§ **THE PROBLEM**: Arrange the items below as a numbered list, omitting any blank lines.
★ ★ ★
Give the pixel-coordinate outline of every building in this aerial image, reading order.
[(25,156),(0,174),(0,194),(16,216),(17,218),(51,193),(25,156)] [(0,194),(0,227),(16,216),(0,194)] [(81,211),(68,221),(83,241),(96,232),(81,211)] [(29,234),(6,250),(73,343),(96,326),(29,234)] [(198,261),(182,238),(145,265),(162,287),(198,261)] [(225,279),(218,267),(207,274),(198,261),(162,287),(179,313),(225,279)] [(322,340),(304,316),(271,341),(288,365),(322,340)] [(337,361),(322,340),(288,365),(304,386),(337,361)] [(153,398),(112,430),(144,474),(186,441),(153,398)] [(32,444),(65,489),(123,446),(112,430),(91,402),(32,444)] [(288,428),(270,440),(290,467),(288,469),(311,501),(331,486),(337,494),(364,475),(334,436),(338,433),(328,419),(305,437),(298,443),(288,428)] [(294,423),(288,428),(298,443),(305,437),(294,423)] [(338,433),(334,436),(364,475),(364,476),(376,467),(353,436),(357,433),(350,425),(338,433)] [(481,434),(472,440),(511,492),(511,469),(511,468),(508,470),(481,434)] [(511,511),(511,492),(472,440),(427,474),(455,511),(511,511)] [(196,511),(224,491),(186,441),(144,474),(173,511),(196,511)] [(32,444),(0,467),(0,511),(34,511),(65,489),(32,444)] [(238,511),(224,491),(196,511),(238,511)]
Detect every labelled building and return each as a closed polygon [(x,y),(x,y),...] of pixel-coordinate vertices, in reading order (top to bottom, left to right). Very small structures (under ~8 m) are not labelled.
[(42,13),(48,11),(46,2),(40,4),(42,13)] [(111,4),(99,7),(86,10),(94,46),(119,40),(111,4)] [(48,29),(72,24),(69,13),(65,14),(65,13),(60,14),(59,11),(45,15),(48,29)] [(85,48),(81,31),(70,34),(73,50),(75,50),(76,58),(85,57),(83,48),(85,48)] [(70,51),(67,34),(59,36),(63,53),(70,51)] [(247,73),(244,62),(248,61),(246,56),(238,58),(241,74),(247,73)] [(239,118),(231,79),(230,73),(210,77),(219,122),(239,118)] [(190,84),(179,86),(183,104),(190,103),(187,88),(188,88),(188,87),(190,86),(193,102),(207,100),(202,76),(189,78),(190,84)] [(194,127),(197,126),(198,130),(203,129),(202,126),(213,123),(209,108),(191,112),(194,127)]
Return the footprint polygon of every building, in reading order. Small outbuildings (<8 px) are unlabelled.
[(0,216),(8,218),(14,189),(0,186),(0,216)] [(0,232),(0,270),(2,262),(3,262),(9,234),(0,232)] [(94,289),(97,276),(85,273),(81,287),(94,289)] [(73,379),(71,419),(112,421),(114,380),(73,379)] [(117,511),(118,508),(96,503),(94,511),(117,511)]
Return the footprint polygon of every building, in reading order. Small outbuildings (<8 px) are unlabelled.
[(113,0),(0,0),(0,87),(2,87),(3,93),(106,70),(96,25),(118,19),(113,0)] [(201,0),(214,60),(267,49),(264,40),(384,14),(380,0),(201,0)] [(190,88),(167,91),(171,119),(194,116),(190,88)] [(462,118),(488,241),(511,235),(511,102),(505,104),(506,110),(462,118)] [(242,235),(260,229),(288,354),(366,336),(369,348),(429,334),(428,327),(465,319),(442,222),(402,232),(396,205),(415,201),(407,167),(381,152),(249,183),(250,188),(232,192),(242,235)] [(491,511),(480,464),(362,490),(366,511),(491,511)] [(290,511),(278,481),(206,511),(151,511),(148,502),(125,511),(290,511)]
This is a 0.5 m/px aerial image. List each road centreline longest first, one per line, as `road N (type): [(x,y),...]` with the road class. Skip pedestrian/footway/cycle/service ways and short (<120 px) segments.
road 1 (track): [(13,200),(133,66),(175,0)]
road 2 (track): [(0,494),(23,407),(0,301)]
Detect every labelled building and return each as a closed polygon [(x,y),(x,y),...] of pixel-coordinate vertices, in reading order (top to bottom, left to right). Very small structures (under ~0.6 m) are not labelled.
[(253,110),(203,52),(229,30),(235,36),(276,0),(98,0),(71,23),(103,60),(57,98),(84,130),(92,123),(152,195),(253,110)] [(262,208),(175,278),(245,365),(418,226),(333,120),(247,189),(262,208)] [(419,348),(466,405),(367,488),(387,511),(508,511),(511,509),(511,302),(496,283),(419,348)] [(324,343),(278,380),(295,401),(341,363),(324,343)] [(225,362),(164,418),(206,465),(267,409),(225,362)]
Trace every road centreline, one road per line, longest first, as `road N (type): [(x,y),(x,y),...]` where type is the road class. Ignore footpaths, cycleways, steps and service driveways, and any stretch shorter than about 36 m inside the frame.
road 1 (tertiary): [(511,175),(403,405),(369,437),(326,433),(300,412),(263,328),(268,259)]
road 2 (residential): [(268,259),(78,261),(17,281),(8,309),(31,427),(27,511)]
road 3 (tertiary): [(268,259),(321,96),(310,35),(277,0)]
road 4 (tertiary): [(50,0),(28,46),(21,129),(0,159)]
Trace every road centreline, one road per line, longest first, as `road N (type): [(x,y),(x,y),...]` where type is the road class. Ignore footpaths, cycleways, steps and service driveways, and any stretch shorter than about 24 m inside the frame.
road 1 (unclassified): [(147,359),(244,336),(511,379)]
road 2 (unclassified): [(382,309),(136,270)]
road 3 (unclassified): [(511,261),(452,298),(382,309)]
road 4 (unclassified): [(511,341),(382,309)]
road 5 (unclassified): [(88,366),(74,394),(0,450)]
★ ★ ★
§ **RESPONSE BELOW**:
1. Give the pixel-coordinate outline of every building in this aerial image, reading order.
2. [(25,156),(0,174),(0,194),(16,216),(17,218),(51,193),(25,156)] [(0,194),(0,227),(16,216),(0,194)] [(81,211),(68,221),(83,241),(96,232),(81,211)] [(29,234),(6,250),(73,343),(96,326),(29,234)] [(198,261),(182,238),(145,265),(162,287),(198,261)] [(225,279),(218,267),(207,274),(198,261),(162,287),(179,313),(225,279)] [(322,340),(304,316),(271,341),(288,365),(322,340)] [(337,361),(322,340),(288,365),(304,386),(337,361)] [(153,398),(112,430),(144,474),(186,441),(153,398)] [(32,444),(65,489),(123,446),(112,430),(91,402),(32,444)] [(288,428),(270,440),(290,467),(288,469),(311,501),(331,486),(337,494),(364,475),(334,436),(338,433),(328,419),(305,437),(298,443),(288,428)] [(294,423),(288,428),(298,443),(305,437),(294,423)] [(338,433),(334,436),(364,475),(364,476),(376,467),(353,436),(357,433),(350,425),(338,433)] [(481,434),(472,440),(511,492),(511,469),(511,468),(508,470),(481,434)] [(511,511),(511,492),(472,440),(427,474),(455,511),(511,511)] [(196,511),(224,491),(186,441),(144,474),(173,511),(196,511)] [(32,444),(0,467),(0,511),(34,511),(65,489),(32,444)] [(238,511),(224,491),(196,511),(238,511)]
3. Detect every labelled building and return each as a closed polygon [(x,y),(x,y),...] of pixel-coordinate vertices, in reading order (top to bottom, left to right). Very small structures (under ~8 m) are not labelled.
4. [(42,13),(48,11),(46,2),(40,4),(42,13)] [(111,4),(99,7),(86,10),(94,46),(119,40),(111,4)] [(48,29),(72,24),(69,13),(65,14),(65,13),(60,14),(59,11),(45,15),(48,29)] [(85,48),(81,31),(70,34),(73,50),(75,50),(76,58),(85,57),(83,48),(85,48)] [(70,51),(67,34),(59,36),(63,53),(70,51)] [(247,73),(244,62),(248,61),(246,56),(238,58),(241,74),(247,73)] [(239,118),(231,79),(230,73),(210,77),(219,122),(239,118)] [(190,84),(179,86),(183,104),(190,103),(187,88),(188,88),(188,87),(190,86),(193,102),(207,100),(202,76),(189,78),(190,84)] [(194,127),(197,126),(198,130),(203,129),(202,126),(213,123),(209,108),(191,112),(194,127)]
5. Return the footprint polygon of every building, in reading order. Small outbuildings (<8 px) are unlabelled.
6. [(0,216),(8,218),(14,189),(0,186),(0,216)] [(0,232),(0,270),(2,262),(3,262),(9,234),(0,232)] [(94,289),(97,276),(85,273),(81,287),(94,289)] [(73,379),(71,419),(112,421),(114,380),(73,379)] [(117,511),(118,508),(96,503),(94,511),(117,511)]
7. Return the footprint polygon of every building, in reading order. Small outbuildings (<8 px) are unlabelled.
8. [(113,0),(0,0),(0,87),(2,87),(3,93),(106,70),(96,25),(118,19),(113,0)] [(201,0),(214,60),(267,49),(264,40),(384,14),(380,0),(201,0)] [(190,88),(167,91),(171,119),(194,116),(190,88)] [(462,118),(488,241),(511,235),(511,102),(505,104),(506,110),(462,118)] [(242,235),(260,229),(288,354),(366,336),(369,348),(429,334),(428,327),(465,319),(442,222),(402,232),(396,205),(415,201),(407,167),(381,152),(249,183),(250,188),(232,192),(242,235)] [(491,511),(480,464),(362,490),(366,511),(491,511)] [(290,511),(278,481),(206,511),(151,511),(148,502),(125,511),(290,511)]
9. This is a 0.5 m/px aerial image. List each road centreline longest first, one per line, as `road N (type): [(x,y),...]` with the road class. Skip pedestrian/footway/cycle/service ways and short (<120 px) segments.
10. road 1 (track): [(13,200),(133,66),(175,0)]
11. road 2 (track): [(0,494),(23,407),(0,301)]
12. Detect every labelled building and return each as a closed polygon [(x,y),(x,y),...] of pixel-coordinate vertices, in reading order (top to bottom, left to right). Very small structures (under ~0.6 m) are not labelled.
13. [(253,110),(203,52),(229,30),(235,36),(276,0),(98,0),(71,23),(103,60),(57,98),(84,130),(92,123),(152,195),(253,110)] [(262,208),(175,278),(245,365),(418,226),(333,120),(247,189),(262,208)] [(419,348),(466,405),(367,488),(387,511),(508,511),(511,509),(511,302),(496,283),(419,348)] [(324,343),(278,380),(295,401),(341,363),(324,343)] [(225,362),(164,418),(206,465),(267,409),(225,362)]
14. Trace every road centreline, one road per line, longest first, as `road N (type): [(x,y),(x,y),...]` where type is the road class. Ignore footpaths, cycleways, steps and service driveways, and any stretch shorter than about 36 m inside the frame.
15. road 1 (tertiary): [(511,175),(403,405),(369,437),(326,433),(300,412),(263,328),(268,259)]
16. road 2 (residential): [(268,259),(78,261),(17,281),(8,309),(31,427),(27,511)]
17. road 3 (tertiary): [(268,259),(321,96),(310,35),(277,0)]
18. road 4 (tertiary): [(50,0),(28,46),(21,129),(0,159)]
19. Trace every road centreline, one road per line, longest first, as `road N (type): [(x,y),(x,y),...]` where type is the road class. Ignore footpaths, cycleways, steps and service driveways, and any stretch shorter than about 24 m inside the frame.
20. road 1 (unclassified): [(147,359),(244,336),(511,379)]
21. road 2 (unclassified): [(382,309),(136,270)]
22. road 3 (unclassified): [(511,261),(452,298),(382,309)]
23. road 4 (unclassified): [(511,341),(382,309)]
24. road 5 (unclassified): [(88,366),(74,394),(0,450)]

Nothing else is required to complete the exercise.